# Goal of the exercise
Everything from the line containing "Return every road" through the last line of the records below should be printed exactly, please, and nothing else.

# Given data
>>>>
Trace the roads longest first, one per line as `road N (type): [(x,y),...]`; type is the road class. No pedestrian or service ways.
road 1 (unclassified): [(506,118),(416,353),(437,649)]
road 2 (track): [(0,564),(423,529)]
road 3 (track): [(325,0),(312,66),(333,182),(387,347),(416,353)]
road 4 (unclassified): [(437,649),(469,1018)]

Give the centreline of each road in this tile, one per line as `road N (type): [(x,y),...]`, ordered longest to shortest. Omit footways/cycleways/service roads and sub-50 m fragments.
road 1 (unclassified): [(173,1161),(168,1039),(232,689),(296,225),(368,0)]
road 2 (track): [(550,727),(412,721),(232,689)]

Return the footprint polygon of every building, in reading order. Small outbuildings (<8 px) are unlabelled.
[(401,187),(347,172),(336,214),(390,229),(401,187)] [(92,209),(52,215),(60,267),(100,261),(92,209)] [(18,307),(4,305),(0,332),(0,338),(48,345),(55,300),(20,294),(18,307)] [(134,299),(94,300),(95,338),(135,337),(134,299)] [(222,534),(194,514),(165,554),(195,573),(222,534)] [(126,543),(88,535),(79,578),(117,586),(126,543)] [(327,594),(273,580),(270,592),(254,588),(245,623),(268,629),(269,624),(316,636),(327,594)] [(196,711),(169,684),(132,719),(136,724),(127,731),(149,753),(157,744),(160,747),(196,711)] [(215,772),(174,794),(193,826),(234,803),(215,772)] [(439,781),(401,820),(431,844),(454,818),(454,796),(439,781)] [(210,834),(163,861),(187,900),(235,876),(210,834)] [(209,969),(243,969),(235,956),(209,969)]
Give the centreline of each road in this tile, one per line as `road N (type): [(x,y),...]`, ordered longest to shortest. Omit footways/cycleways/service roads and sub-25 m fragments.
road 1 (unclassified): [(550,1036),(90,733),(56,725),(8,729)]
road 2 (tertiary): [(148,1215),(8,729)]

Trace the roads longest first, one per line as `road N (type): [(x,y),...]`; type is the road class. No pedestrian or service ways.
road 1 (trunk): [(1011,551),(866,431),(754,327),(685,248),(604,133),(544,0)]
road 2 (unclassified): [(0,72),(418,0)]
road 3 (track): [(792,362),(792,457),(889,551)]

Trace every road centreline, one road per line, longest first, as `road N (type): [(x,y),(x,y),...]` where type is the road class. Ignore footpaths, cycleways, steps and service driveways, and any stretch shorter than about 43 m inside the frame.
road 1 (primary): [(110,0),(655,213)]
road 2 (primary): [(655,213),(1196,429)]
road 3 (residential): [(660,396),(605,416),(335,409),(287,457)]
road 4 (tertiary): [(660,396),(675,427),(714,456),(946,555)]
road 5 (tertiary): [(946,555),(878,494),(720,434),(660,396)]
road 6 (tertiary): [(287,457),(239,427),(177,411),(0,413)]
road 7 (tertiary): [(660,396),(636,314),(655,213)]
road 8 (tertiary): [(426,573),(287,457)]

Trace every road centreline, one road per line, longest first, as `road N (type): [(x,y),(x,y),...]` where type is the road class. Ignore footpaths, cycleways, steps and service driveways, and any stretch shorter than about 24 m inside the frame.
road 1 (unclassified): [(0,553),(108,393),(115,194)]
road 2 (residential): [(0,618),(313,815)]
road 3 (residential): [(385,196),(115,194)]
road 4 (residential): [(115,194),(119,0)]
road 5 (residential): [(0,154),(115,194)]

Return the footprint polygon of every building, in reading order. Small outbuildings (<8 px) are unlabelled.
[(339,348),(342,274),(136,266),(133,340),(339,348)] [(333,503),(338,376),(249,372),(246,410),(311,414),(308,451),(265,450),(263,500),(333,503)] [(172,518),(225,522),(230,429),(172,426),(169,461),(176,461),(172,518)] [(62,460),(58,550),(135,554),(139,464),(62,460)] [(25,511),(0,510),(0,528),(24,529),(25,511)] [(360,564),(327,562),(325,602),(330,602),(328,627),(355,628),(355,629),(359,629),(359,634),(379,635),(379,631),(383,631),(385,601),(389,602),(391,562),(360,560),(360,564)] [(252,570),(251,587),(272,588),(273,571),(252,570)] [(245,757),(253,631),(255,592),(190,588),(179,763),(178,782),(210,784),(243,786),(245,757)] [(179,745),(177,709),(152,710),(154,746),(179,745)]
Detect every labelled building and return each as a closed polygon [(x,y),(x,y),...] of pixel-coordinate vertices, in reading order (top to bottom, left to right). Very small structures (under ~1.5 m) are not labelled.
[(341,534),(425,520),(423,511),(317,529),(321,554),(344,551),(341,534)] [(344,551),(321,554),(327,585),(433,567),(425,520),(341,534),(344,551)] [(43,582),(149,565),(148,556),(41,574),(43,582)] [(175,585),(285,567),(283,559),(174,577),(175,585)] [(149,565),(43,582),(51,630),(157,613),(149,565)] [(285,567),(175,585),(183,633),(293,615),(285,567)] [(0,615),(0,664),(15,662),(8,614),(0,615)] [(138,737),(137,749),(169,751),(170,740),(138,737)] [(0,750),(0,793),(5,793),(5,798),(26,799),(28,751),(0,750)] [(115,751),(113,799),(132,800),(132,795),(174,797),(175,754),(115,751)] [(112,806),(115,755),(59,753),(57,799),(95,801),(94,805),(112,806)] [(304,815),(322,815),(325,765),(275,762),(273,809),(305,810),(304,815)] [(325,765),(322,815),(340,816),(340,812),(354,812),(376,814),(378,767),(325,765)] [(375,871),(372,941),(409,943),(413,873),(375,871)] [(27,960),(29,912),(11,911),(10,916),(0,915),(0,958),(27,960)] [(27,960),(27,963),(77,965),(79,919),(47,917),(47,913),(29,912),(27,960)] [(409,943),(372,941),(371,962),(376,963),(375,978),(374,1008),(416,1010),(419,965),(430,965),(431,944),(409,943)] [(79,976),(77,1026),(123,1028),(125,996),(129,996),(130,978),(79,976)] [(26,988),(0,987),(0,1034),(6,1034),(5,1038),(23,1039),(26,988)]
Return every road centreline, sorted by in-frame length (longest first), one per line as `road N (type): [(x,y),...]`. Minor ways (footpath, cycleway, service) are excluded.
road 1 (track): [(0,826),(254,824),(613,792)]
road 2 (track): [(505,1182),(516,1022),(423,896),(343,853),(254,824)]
<<<<
# Response box
Return every road centreline, sorted by in-frame length (longest first), one per line as `road N (type): [(x,y),...]`. Minor ways (footpath, cycleway, service) are excluded.
road 1 (track): [(0,826),(254,824),(613,792)]
road 2 (track): [(505,1182),(516,1022),(423,896),(343,853),(254,824)]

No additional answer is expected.